Problem details: Would you copy the lines below exactly and omit the images?

Records: Begin

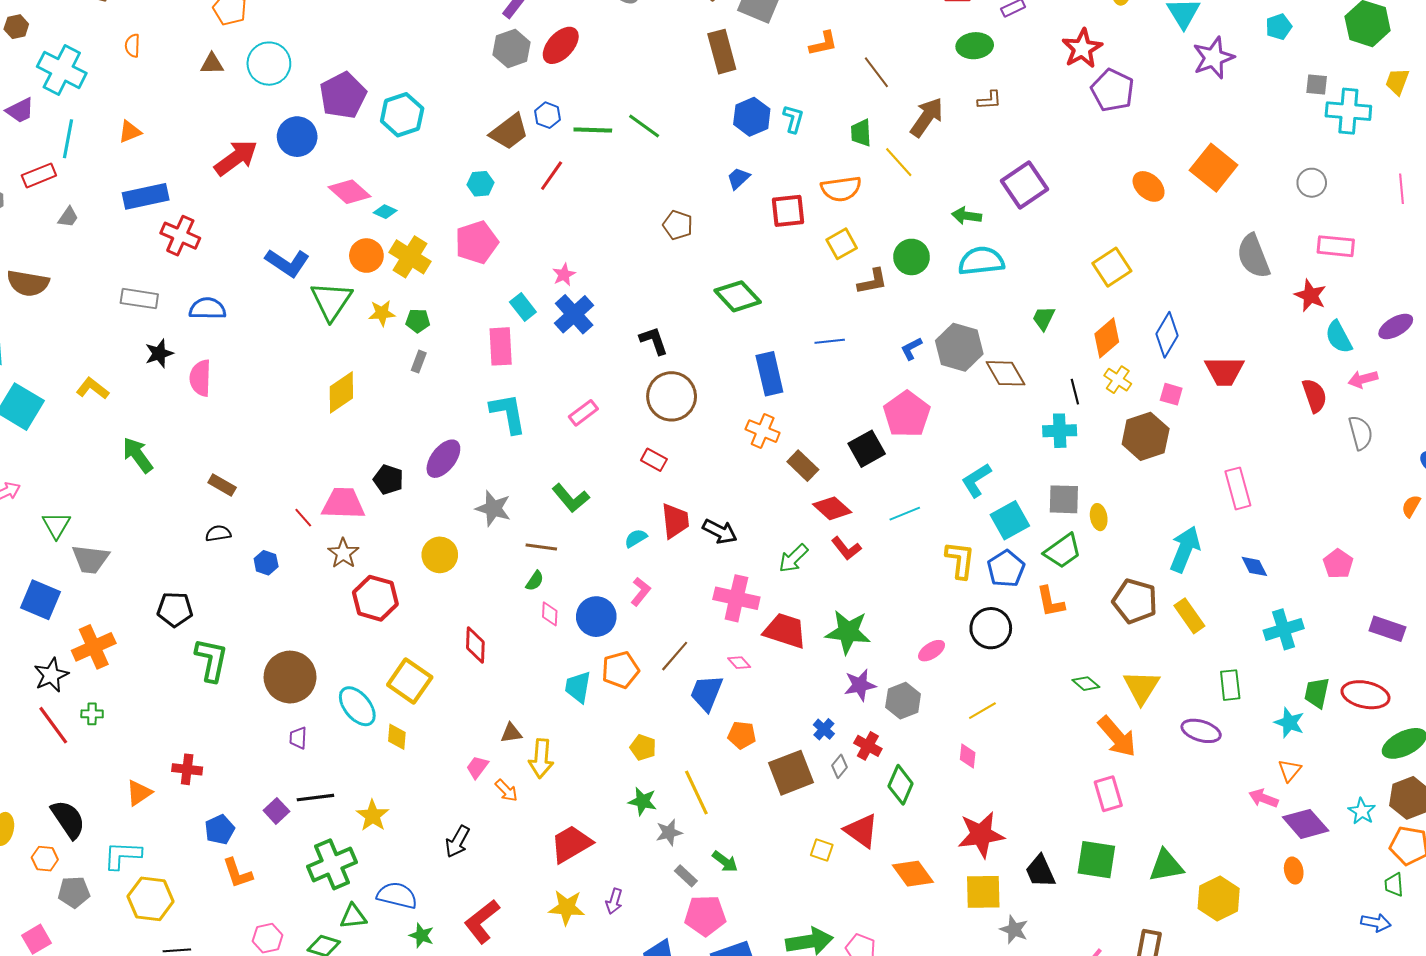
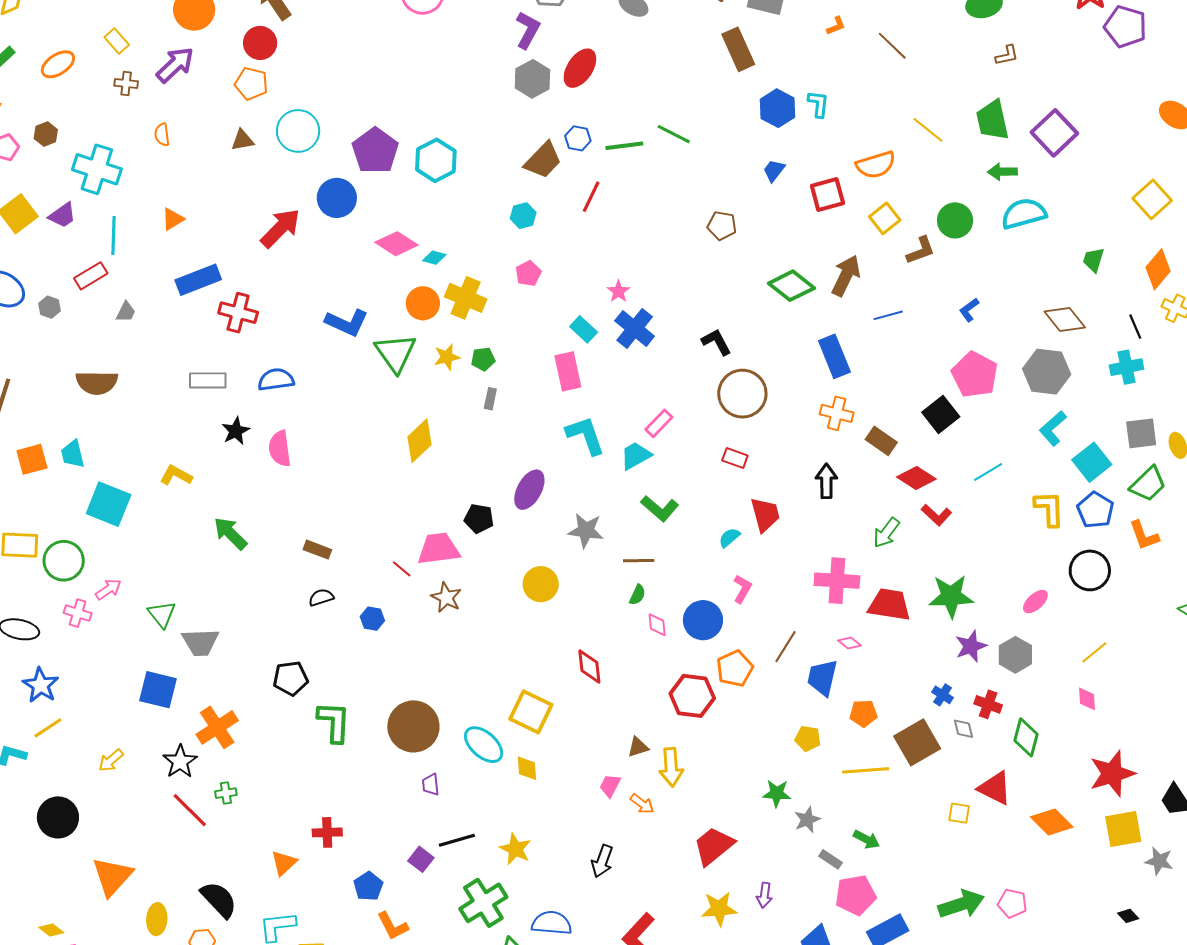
orange L-shape: (823, 44) -> (836, 26), size x0.7
brown arrow: (927, 117) -> (846, 276), moved
green trapezoid: (861, 133) -> (993, 120), moved, size x1.5
pink pentagon: (477, 242) -> (528, 273), size x0.6
gray hexagon: (959, 347) -> (1047, 372), moved
black arrow: (720, 531) -> (826, 481), moved, turned -108
red hexagon: (375, 598) -> (692, 696), moved
cyan trapezoid: (578, 687) -> (636, 456), moved, turned 60
yellow pentagon: (643, 747) -> (808, 738), moved
gray diamond: (839, 766) -> (963, 729), turned -45
yellow line: (696, 793) -> (866, 770), moved, turned -60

Records: End

Exercise response:
orange L-shape: (823, 44) -> (836, 26), size x0.7
brown arrow: (927, 117) -> (846, 276), moved
green trapezoid: (861, 133) -> (993, 120), moved, size x1.5
pink pentagon: (477, 242) -> (528, 273), size x0.6
gray hexagon: (959, 347) -> (1047, 372), moved
black arrow: (720, 531) -> (826, 481), moved, turned -108
red hexagon: (375, 598) -> (692, 696), moved
cyan trapezoid: (578, 687) -> (636, 456), moved, turned 60
yellow pentagon: (643, 747) -> (808, 738), moved
gray diamond: (839, 766) -> (963, 729), turned -45
yellow line: (696, 793) -> (866, 770), moved, turned -60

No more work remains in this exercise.